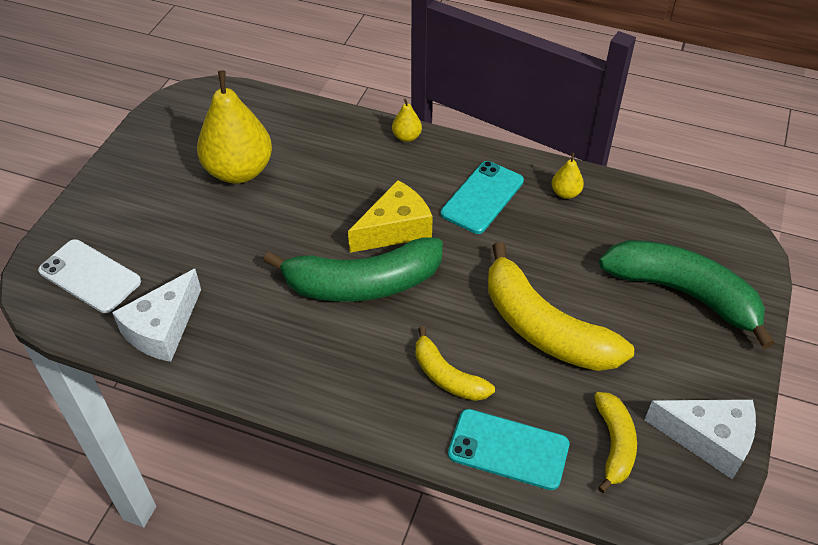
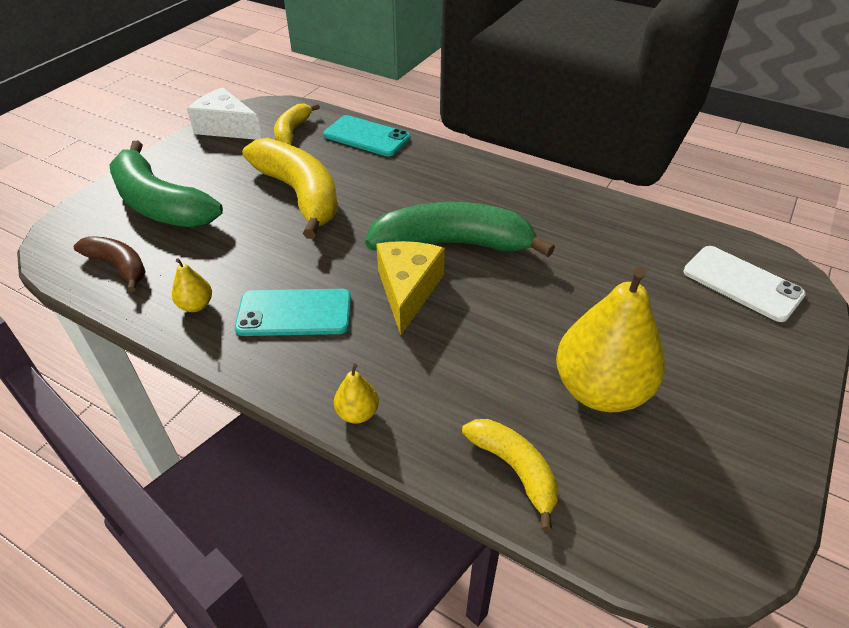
camera: 170 degrees left, 5 degrees down
(163, 329) = (645, 230): white cheese -> none
(395, 229) = (408, 290): yellow cheese -> yellow cheese turned 120 degrees clockwise
(447, 376) = (395, 175): yellow banana -> yellow banana (515, 470)
(482, 197) = (294, 313): turquoise phone -> turquoise phone turned 45 degrees clockwise
(659, 218) = (119, 266): none -> brown banana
==*==
## Assignment
The word to find is "none". Copy every line of the data that holds it.

## Reply
(163, 329) = (645, 230): white cheese -> none
(659, 218) = (119, 266): none -> brown banana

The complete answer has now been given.